=== Begin Enclosure ===

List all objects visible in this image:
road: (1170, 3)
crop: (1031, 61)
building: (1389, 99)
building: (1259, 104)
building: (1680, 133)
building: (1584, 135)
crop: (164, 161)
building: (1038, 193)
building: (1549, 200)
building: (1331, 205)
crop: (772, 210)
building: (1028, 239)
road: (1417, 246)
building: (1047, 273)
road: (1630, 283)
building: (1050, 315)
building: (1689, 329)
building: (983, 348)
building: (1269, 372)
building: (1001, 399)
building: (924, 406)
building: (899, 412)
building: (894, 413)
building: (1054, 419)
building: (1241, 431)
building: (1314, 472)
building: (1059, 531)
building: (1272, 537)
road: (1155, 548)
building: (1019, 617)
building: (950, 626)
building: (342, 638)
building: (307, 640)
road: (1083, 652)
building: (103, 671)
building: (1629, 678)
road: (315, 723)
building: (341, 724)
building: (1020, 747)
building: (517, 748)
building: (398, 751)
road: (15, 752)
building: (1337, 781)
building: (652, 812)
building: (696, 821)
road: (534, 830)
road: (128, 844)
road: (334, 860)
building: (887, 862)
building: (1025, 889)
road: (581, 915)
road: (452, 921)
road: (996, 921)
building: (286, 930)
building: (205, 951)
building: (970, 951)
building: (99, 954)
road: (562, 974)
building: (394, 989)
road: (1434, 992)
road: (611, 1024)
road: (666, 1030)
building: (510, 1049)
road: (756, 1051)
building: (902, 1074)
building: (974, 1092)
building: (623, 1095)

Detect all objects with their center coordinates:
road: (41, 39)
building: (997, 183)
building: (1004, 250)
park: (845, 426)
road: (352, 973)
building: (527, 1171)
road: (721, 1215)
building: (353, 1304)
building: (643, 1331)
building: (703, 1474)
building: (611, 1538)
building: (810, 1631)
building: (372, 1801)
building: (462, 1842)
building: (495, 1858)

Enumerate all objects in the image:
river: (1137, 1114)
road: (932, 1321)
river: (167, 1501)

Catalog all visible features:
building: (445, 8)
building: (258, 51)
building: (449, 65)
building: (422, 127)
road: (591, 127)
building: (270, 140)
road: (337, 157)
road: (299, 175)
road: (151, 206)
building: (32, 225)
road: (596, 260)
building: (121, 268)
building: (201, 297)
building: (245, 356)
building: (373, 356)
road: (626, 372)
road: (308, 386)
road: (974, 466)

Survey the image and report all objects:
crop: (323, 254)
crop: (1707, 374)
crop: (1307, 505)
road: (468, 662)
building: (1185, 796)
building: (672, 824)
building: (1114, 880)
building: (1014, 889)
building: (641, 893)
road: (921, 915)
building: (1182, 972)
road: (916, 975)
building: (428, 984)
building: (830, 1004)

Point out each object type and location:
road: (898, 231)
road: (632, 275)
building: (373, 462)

=== End Enclosure ===

# Aim of the exercise:
Print out, without change, each line from the line holding "Catalog all visible" to the final line of the material.

# Response:
Catalog all visible features:
building: (445, 8)
building: (258, 51)
building: (449, 65)
building: (422, 127)
road: (591, 127)
building: (270, 140)
road: (337, 157)
road: (299, 175)
road: (151, 206)
building: (32, 225)
road: (596, 260)
building: (121, 268)
building: (201, 297)
building: (245, 356)
building: (373, 356)
road: (626, 372)
road: (308, 386)
road: (974, 466)

Survey the image and report all objects:
crop: (323, 254)
crop: (1707, 374)
crop: (1307, 505)
road: (468, 662)
building: (1185, 796)
building: (672, 824)
building: (1114, 880)
building: (1014, 889)
building: (641, 893)
road: (921, 915)
building: (1182, 972)
road: (916, 975)
building: (428, 984)
building: (830, 1004)

Point out each object type and location:
road: (898, 231)
road: (632, 275)
building: (373, 462)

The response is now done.